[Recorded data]
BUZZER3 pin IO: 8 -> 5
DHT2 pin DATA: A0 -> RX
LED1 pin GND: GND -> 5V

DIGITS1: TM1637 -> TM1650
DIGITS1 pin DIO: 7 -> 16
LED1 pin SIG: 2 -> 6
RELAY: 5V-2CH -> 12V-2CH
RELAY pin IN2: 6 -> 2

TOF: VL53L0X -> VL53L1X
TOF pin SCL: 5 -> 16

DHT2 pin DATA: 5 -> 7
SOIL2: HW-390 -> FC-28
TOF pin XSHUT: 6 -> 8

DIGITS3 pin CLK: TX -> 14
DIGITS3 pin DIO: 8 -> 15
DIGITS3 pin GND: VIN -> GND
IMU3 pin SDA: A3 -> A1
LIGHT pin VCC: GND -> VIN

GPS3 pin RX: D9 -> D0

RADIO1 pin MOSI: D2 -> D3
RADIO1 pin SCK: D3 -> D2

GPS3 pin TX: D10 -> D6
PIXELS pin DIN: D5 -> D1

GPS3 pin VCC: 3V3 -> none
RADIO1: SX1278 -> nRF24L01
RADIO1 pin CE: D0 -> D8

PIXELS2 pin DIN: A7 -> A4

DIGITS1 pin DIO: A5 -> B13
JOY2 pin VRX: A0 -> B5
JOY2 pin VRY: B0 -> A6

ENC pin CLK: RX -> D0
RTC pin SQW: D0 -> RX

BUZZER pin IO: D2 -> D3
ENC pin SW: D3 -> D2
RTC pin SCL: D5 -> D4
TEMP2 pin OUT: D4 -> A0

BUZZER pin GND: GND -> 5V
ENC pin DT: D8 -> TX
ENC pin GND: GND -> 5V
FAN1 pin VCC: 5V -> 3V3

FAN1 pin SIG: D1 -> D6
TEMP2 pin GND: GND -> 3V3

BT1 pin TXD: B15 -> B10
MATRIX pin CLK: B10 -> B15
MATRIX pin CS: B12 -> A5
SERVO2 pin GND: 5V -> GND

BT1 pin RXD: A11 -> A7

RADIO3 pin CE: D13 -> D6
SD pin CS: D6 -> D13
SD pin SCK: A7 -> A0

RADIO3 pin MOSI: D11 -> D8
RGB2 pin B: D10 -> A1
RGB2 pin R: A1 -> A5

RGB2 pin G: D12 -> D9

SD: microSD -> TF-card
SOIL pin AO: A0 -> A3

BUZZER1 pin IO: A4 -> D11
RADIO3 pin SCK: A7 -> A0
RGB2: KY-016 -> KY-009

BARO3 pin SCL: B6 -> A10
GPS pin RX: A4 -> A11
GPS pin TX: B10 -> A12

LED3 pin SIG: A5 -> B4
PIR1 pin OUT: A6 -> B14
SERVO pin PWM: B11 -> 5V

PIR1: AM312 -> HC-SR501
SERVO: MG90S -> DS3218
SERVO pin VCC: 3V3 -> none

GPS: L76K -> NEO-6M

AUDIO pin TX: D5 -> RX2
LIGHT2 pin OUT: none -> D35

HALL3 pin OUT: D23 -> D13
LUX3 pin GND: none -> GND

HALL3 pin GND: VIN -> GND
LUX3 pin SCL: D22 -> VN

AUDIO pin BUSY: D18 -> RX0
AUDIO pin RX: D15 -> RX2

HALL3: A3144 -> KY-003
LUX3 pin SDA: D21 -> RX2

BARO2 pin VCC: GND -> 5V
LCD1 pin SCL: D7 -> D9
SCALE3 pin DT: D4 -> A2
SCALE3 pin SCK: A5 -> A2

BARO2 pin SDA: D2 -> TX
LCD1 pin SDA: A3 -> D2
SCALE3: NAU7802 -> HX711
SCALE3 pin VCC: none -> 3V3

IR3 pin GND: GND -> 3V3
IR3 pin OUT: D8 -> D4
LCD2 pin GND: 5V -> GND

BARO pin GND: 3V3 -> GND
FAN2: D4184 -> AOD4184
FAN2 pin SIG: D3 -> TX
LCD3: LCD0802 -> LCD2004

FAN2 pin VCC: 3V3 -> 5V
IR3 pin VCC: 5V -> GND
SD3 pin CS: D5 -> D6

**What is required**: Reproduce each record exactly, leaving nothing out.

**Output for this exercise**:
BUZZER3 pin IO: 8 -> 5
DHT2 pin DATA: A0 -> RX
LED1 pin GND: GND -> 5V

DIGITS1: TM1637 -> TM1650
DIGITS1 pin DIO: 7 -> 16
LED1 pin SIG: 2 -> 6
RELAY: 5V-2CH -> 12V-2CH
RELAY pin IN2: 6 -> 2

TOF: VL53L0X -> VL53L1X
TOF pin SCL: 5 -> 16

DHT2 pin DATA: 5 -> 7
SOIL2: HW-390 -> FC-28
TOF pin XSHUT: 6 -> 8

DIGITS3 pin CLK: TX -> 14
DIGITS3 pin DIO: 8 -> 15
DIGITS3 pin GND: VIN -> GND
IMU3 pin SDA: A3 -> A1
LIGHT pin VCC: GND -> VIN

GPS3 pin RX: D9 -> D0

RADIO1 pin MOSI: D2 -> D3
RADIO1 pin SCK: D3 -> D2

GPS3 pin TX: D10 -> D6
PIXELS pin DIN: D5 -> D1

GPS3 pin VCC: 3V3 -> none
RADIO1: SX1278 -> nRF24L01
RADIO1 pin CE: D0 -> D8

PIXELS2 pin DIN: A7 -> A4

DIGITS1 pin DIO: A5 -> B13
JOY2 pin VRX: A0 -> B5
JOY2 pin VRY: B0 -> A6

ENC pin CLK: RX -> D0
RTC pin SQW: D0 -> RX

BUZZER pin IO: D2 -> D3
ENC pin SW: D3 -> D2
RTC pin SCL: D5 -> D4
TEMP2 pin OUT: D4 -> A0

BUZZER pin GND: GND -> 5V
ENC pin DT: D8 -> TX
ENC pin GND: GND -> 5V
FAN1 pin VCC: 5V -> 3V3

FAN1 pin SIG: D1 -> D6
TEMP2 pin GND: GND -> 3V3

BT1 pin TXD: B15 -> B10
MATRIX pin CLK: B10 -> B15
MATRIX pin CS: B12 -> A5
SERVO2 pin GND: 5V -> GND

BT1 pin RXD: A11 -> A7

RADIO3 pin CE: D13 -> D6
SD pin CS: D6 -> D13
SD pin SCK: A7 -> A0

RADIO3 pin MOSI: D11 -> D8
RGB2 pin B: D10 -> A1
RGB2 pin R: A1 -> A5

RGB2 pin G: D12 -> D9

SD: microSD -> TF-card
SOIL pin AO: A0 -> A3

BUZZER1 pin IO: A4 -> D11
RADIO3 pin SCK: A7 -> A0
RGB2: KY-016 -> KY-009

BARO3 pin SCL: B6 -> A10
GPS pin RX: A4 -> A11
GPS pin TX: B10 -> A12

LED3 pin SIG: A5 -> B4
PIR1 pin OUT: A6 -> B14
SERVO pin PWM: B11 -> 5V

PIR1: AM312 -> HC-SR501
SERVO: MG90S -> DS3218
SERVO pin VCC: 3V3 -> none

GPS: L76K -> NEO-6M

AUDIO pin TX: D5 -> RX2
LIGHT2 pin OUT: none -> D35

HALL3 pin OUT: D23 -> D13
LUX3 pin GND: none -> GND

HALL3 pin GND: VIN -> GND
LUX3 pin SCL: D22 -> VN

AUDIO pin BUSY: D18 -> RX0
AUDIO pin RX: D15 -> RX2

HALL3: A3144 -> KY-003
LUX3 pin SDA: D21 -> RX2

BARO2 pin VCC: GND -> 5V
LCD1 pin SCL: D7 -> D9
SCALE3 pin DT: D4 -> A2
SCALE3 pin SCK: A5 -> A2

BARO2 pin SDA: D2 -> TX
LCD1 pin SDA: A3 -> D2
SCALE3: NAU7802 -> HX711
SCALE3 pin VCC: none -> 3V3

IR3 pin GND: GND -> 3V3
IR3 pin OUT: D8 -> D4
LCD2 pin GND: 5V -> GND

BARO pin GND: 3V3 -> GND
FAN2: D4184 -> AOD4184
FAN2 pin SIG: D3 -> TX
LCD3: LCD0802 -> LCD2004

FAN2 pin VCC: 3V3 -> 5V
IR3 pin VCC: 5V -> GND
SD3 pin CS: D5 -> D6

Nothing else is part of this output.